### [Task to complete]
Where does the string "size" occur in the records? Copy each line that holds it.
*** Study material ***
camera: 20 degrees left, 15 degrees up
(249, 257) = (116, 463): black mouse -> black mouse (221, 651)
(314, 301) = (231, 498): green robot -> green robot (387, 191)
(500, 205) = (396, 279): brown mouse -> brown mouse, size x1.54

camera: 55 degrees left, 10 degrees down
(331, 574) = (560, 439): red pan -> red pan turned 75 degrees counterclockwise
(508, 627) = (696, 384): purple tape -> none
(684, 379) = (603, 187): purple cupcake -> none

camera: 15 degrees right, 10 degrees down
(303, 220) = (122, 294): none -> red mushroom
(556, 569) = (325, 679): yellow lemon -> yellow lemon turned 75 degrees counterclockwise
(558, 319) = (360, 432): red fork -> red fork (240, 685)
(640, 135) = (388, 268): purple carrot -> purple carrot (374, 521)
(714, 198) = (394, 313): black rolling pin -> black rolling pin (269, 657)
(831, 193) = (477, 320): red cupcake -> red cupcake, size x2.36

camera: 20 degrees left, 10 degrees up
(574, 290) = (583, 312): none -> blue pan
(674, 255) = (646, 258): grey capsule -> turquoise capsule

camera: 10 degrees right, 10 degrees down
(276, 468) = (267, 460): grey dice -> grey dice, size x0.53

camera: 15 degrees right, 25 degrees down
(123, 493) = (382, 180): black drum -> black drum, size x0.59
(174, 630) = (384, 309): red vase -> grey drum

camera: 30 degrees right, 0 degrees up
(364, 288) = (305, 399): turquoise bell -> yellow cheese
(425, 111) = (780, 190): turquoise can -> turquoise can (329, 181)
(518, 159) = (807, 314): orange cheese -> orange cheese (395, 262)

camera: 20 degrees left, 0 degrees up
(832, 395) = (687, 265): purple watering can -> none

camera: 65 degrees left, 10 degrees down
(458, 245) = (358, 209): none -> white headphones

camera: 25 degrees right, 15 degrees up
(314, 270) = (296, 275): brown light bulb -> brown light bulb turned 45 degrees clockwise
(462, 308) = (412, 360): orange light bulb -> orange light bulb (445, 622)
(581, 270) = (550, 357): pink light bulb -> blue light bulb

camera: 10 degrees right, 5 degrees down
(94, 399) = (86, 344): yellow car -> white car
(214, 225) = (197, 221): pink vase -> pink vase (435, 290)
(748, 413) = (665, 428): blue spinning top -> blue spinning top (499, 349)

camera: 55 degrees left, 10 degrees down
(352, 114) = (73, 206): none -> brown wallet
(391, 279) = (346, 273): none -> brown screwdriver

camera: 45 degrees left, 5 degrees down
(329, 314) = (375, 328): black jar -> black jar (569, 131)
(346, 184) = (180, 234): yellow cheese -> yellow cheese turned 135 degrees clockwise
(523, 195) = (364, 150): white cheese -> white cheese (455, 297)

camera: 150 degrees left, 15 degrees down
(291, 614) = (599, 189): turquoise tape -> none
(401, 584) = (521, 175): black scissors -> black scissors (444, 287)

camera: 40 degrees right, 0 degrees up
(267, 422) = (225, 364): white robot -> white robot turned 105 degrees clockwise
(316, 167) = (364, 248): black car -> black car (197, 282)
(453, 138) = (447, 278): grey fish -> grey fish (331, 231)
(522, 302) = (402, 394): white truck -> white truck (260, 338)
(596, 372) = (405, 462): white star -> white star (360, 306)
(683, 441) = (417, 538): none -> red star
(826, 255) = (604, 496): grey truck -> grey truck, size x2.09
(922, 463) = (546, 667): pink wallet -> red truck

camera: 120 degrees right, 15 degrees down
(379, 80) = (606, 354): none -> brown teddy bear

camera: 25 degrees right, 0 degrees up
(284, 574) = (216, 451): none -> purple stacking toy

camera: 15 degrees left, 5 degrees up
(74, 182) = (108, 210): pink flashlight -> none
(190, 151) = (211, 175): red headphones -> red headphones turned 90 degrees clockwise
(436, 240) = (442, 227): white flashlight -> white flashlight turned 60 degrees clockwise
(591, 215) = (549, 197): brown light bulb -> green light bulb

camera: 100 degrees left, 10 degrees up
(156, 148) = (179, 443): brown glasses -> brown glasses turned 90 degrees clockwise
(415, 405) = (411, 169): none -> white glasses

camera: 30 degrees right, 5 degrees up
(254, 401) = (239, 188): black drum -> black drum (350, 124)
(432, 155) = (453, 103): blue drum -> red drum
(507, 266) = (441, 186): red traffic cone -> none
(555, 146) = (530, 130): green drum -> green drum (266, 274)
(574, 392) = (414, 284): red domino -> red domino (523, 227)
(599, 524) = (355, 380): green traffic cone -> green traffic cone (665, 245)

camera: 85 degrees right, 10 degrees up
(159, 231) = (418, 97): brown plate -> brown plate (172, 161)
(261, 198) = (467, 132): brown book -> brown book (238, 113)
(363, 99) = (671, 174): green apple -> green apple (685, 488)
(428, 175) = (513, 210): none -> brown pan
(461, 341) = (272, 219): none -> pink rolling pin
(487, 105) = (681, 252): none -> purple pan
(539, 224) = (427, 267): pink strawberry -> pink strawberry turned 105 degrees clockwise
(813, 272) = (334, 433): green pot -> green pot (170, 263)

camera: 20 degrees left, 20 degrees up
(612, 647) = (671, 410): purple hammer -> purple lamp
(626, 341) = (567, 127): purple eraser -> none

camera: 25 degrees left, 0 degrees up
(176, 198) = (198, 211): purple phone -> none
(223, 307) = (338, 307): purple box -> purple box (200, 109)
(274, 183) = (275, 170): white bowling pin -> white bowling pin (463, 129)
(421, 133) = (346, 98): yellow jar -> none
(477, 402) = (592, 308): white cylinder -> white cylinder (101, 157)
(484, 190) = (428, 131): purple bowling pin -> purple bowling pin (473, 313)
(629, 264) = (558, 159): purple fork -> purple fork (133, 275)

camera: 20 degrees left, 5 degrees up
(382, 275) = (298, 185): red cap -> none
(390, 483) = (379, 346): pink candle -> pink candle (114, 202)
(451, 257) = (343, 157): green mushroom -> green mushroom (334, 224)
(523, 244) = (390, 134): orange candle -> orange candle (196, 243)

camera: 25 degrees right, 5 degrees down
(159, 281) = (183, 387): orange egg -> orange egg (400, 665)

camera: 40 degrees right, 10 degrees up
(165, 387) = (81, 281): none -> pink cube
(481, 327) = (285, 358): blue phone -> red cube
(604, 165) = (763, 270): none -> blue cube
*** End of Study material ***
### [Answer space]
(500, 205) = (396, 279): brown mouse -> brown mouse, size x1.54
(831, 193) = (477, 320): red cupcake -> red cupcake, size x2.36
(276, 468) = (267, 460): grey dice -> grey dice, size x0.53
(123, 493) = (382, 180): black drum -> black drum, size x0.59
(826, 255) = (604, 496): grey truck -> grey truck, size x2.09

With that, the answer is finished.